__Aim of the task__. Take every record and write it out again exactly, with no images included.

=== Section Start ===

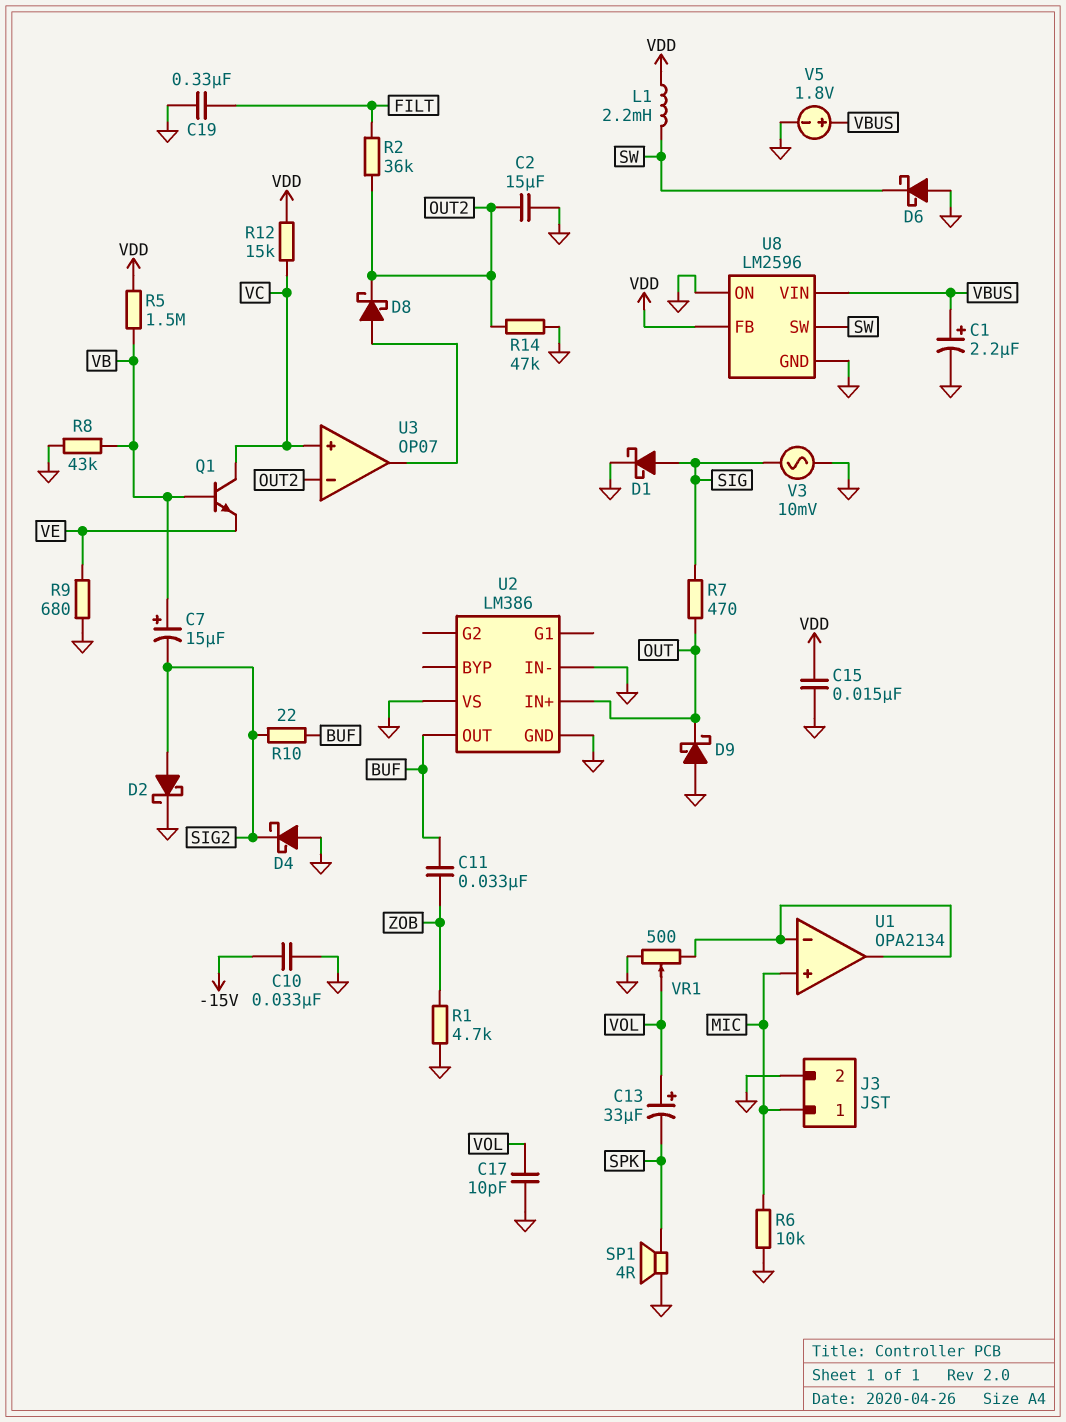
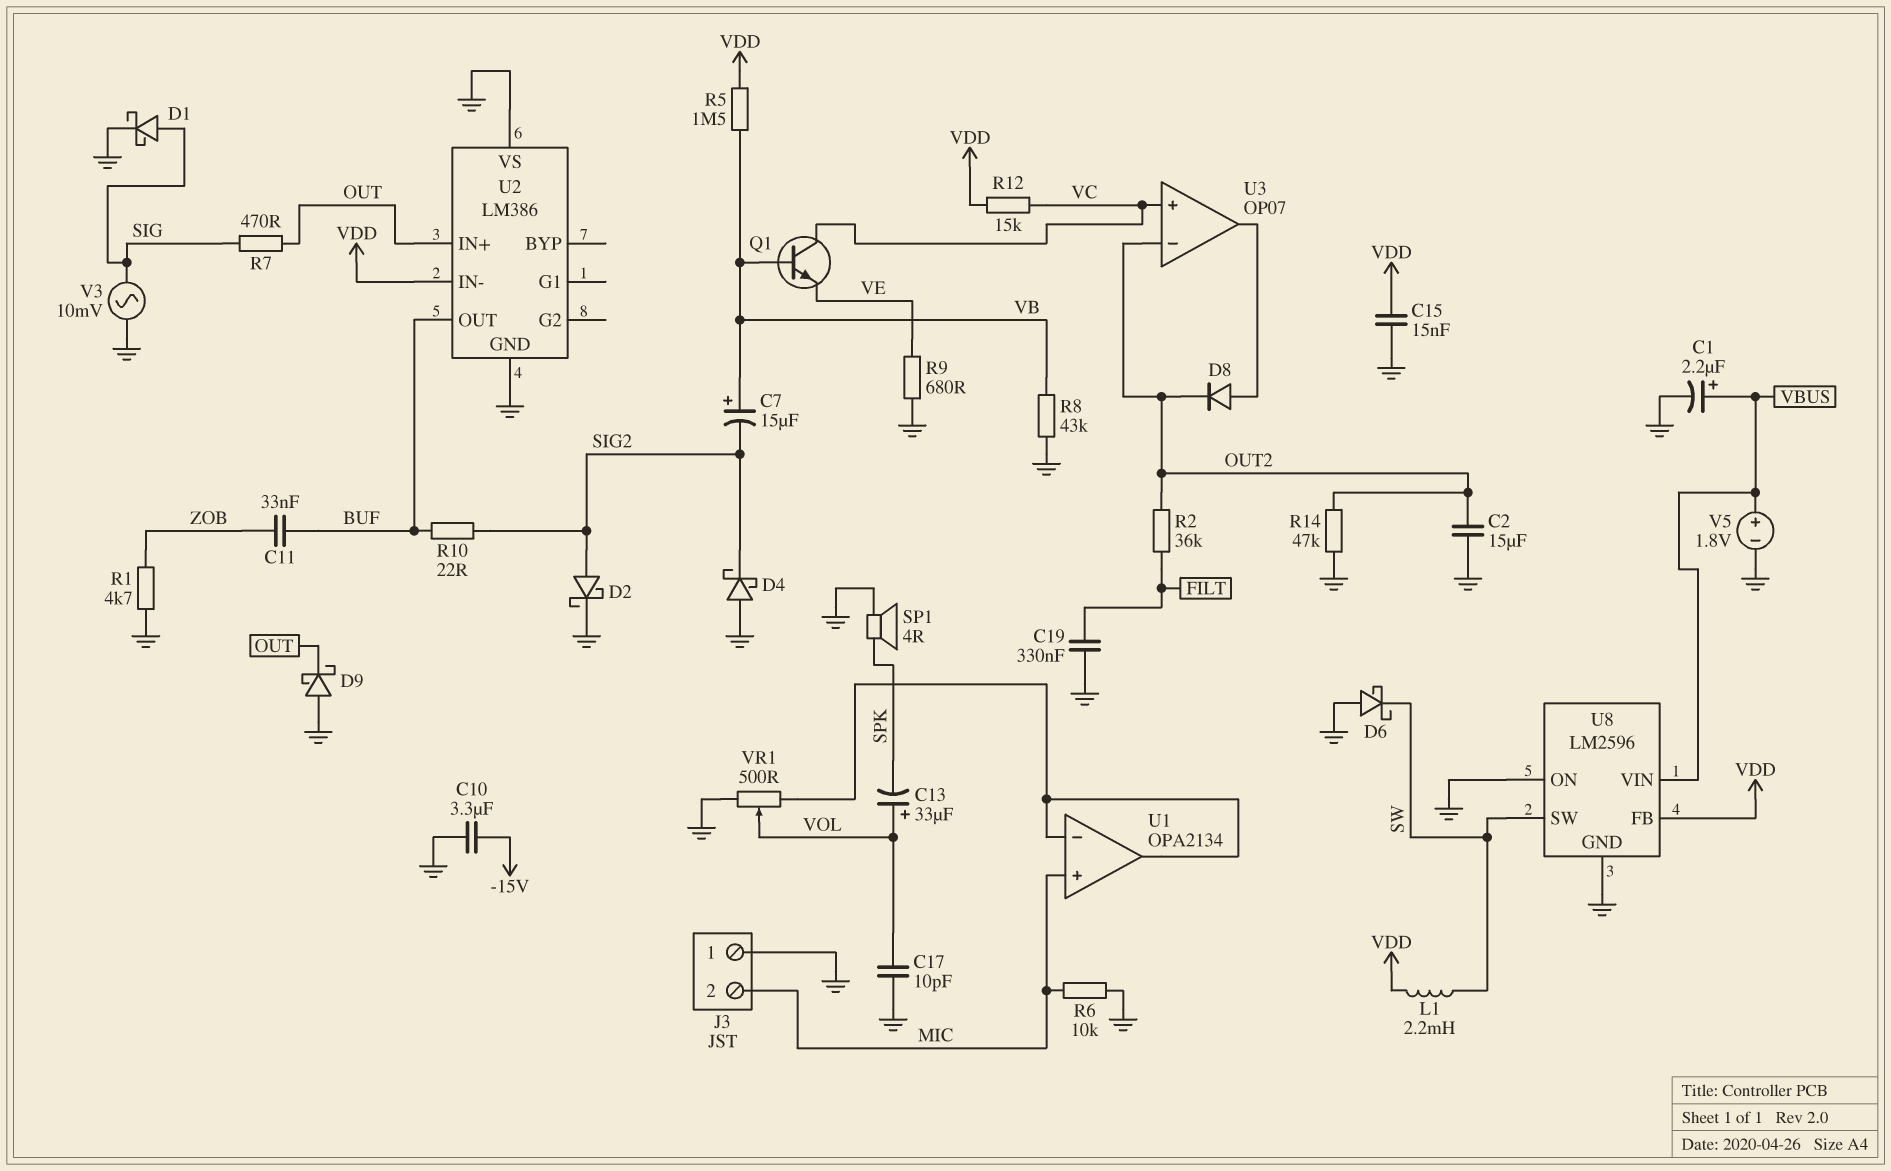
C10: 33nF (-15V, GND) -> 3.3uF (-15V, GND)
D8: schottky (A U3/out, K OUT2) -> diode (A U3/out, K OUT2)
J3 pin 1: MIC -> GND
J3 pin 2: GND -> MIC
U2 pin IN-: GND -> VDD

=== Section End ===

__Completed exercise__.
C10: 33nF (-15V, GND) -> 3.3uF (-15V, GND)
D8: schottky (A U3/out, K OUT2) -> diode (A U3/out, K OUT2)
J3 pin 1: MIC -> GND
J3 pin 2: GND -> MIC
U2 pin IN-: GND -> VDD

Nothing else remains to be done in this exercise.